Object correspondence data
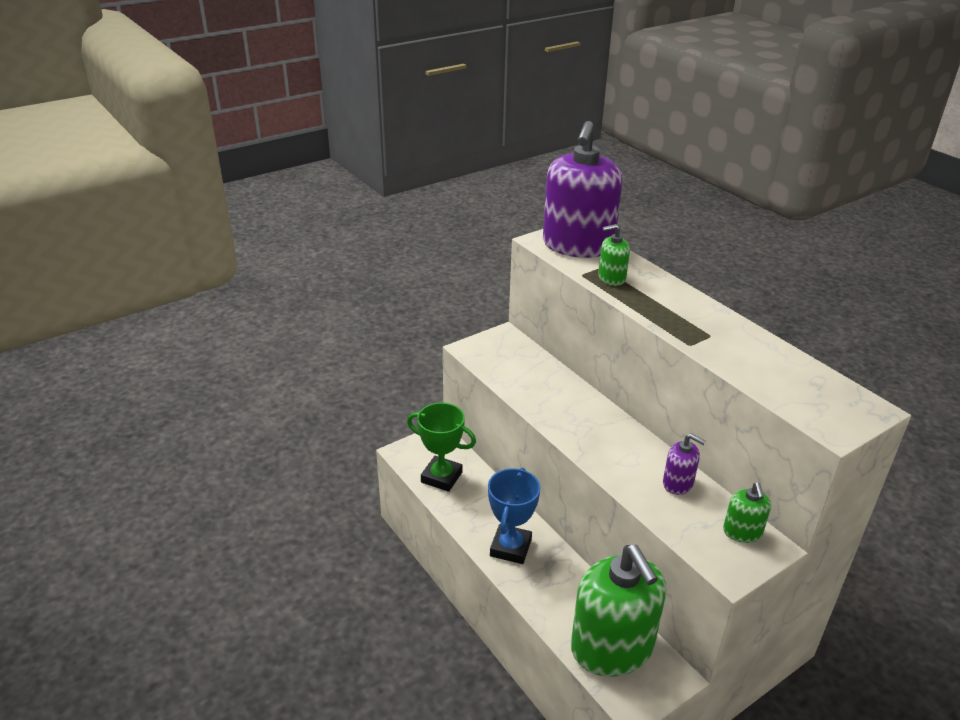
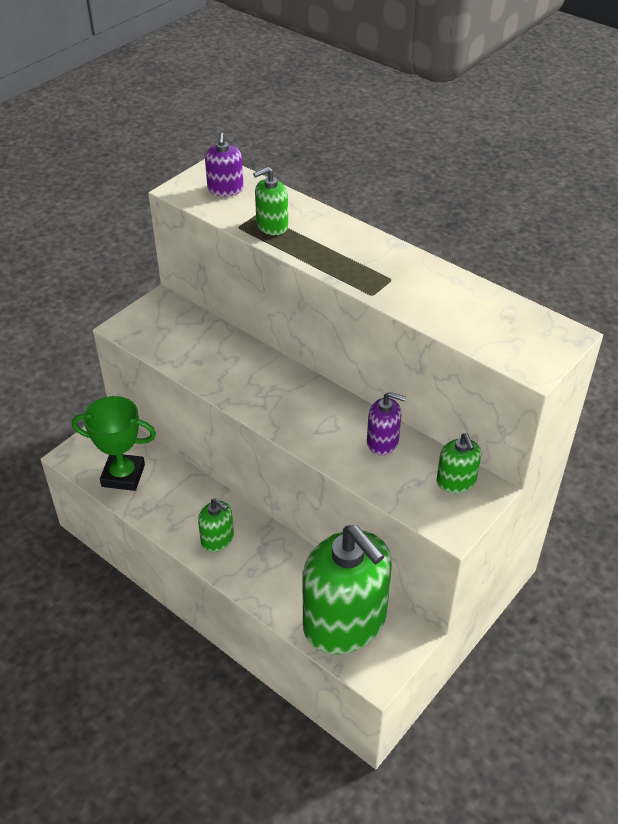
camera: 15 degrees left, 10 degrees up
(510, 547) = (217, 539): blue trophy -> green soap dispenser
(578, 245) = (225, 189): purple soap dispenser -> purple soap dispenser, size x0.44

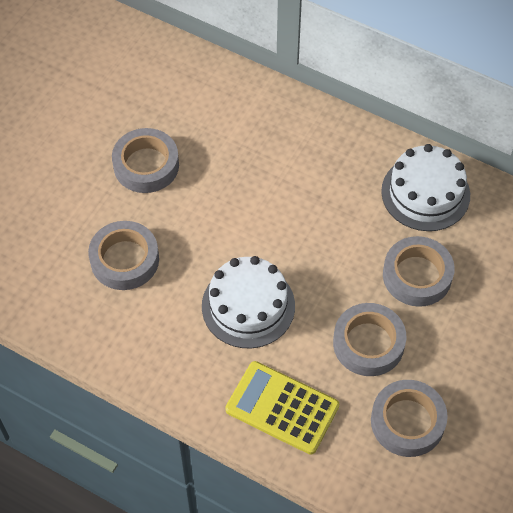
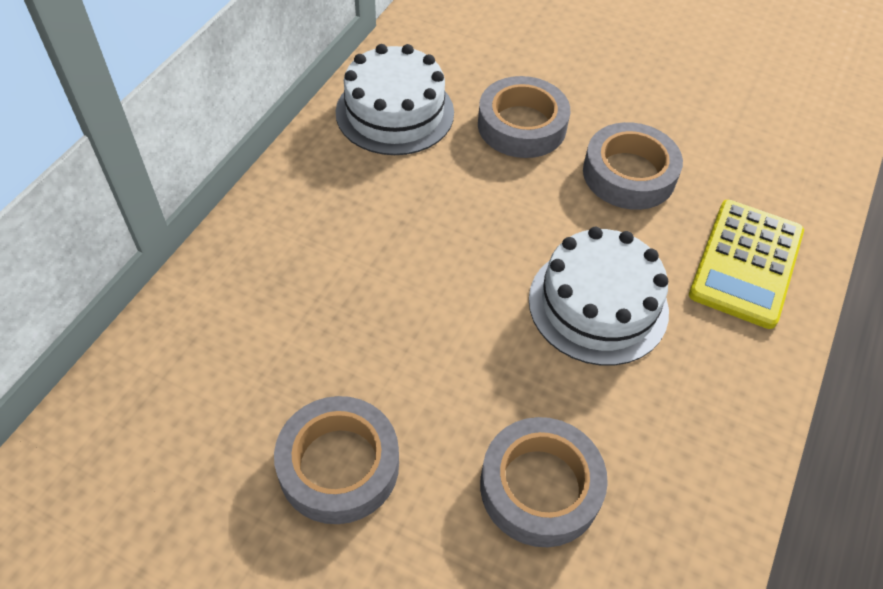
camera: 95 degrees left, 5 degrees down
(407, 422) = (725, 142): grey tape -> none

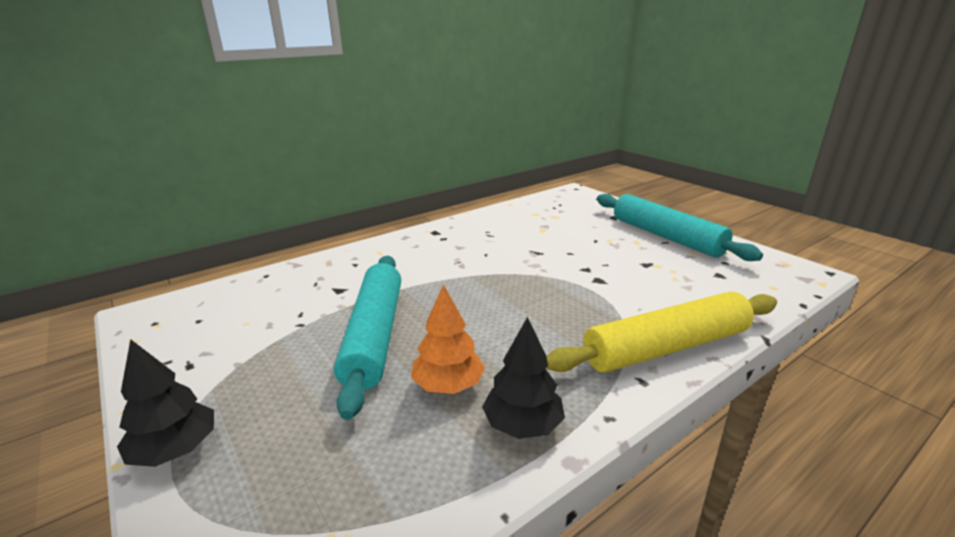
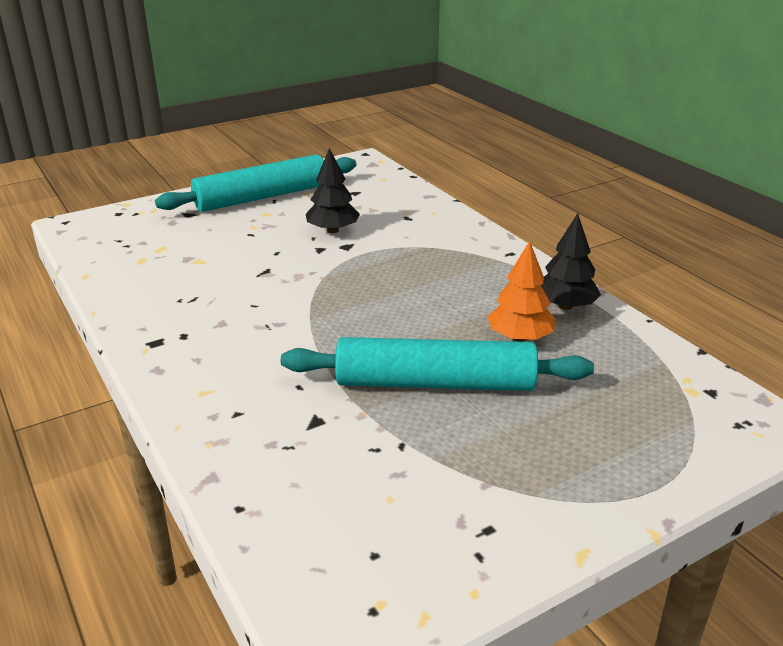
camera: 85 degrees left, 5 degrees up
(175, 450) = (627, 495): black tree -> black tree (333, 230)
(666, 347) = (467, 236): yellow rolling pin -> none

INSTRUCTIONS TO FOLLOW
If the word "soap" appears in a line above, copy that line.

RESULT
(510, 547) = (217, 539): blue trophy -> green soap dispenser
(578, 245) = (225, 189): purple soap dispenser -> purple soap dispenser, size x0.44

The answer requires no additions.